# YOUR GOAL
Give the listing again word for word, excluding the pictures it contains.

_ _ _ _ _ _ _

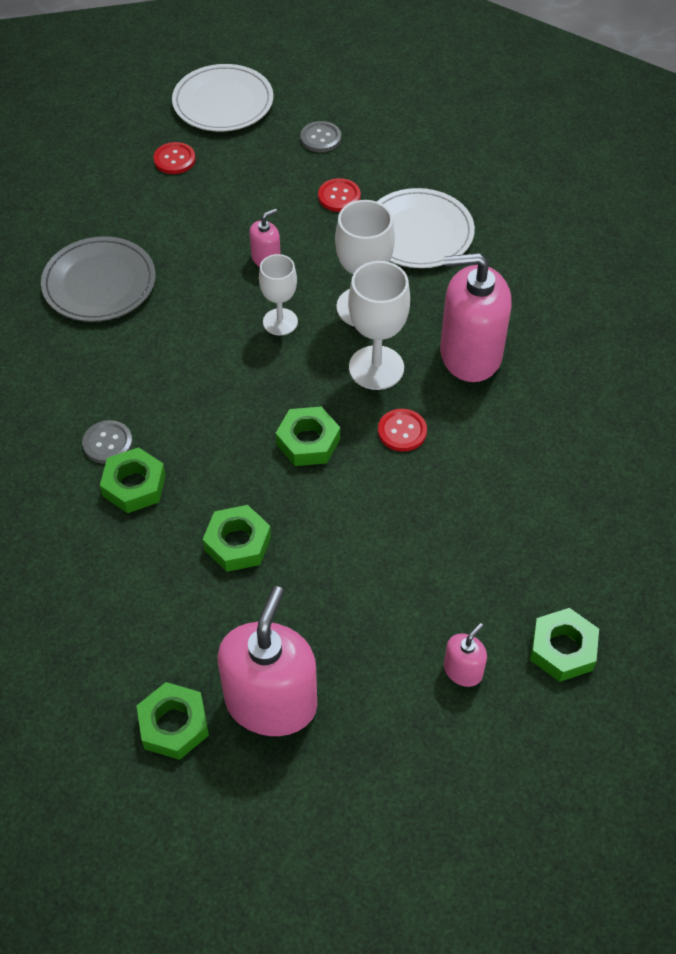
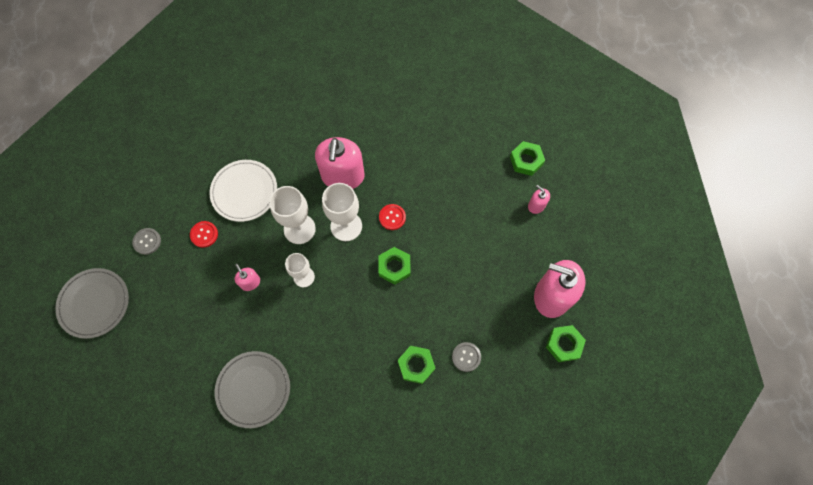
camera: 85 degrees left, 15 degrees up
(107, 443) = (384, 381): grey button -> grey button (466, 357)
(174, 159) = (146, 338): red button -> none
(223, 102) = (94, 303): white plate -> grey plate
(237, 543) = (458, 308): green nut -> none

_ _ _ _ _ _ _

# WORKED SOLUTION
camera: 85 degrees left, 15 degrees up
(107, 443) = (384, 381): grey button -> grey button (466, 357)
(174, 159) = (146, 338): red button -> none
(223, 102) = (94, 303): white plate -> grey plate
(237, 543) = (458, 308): green nut -> none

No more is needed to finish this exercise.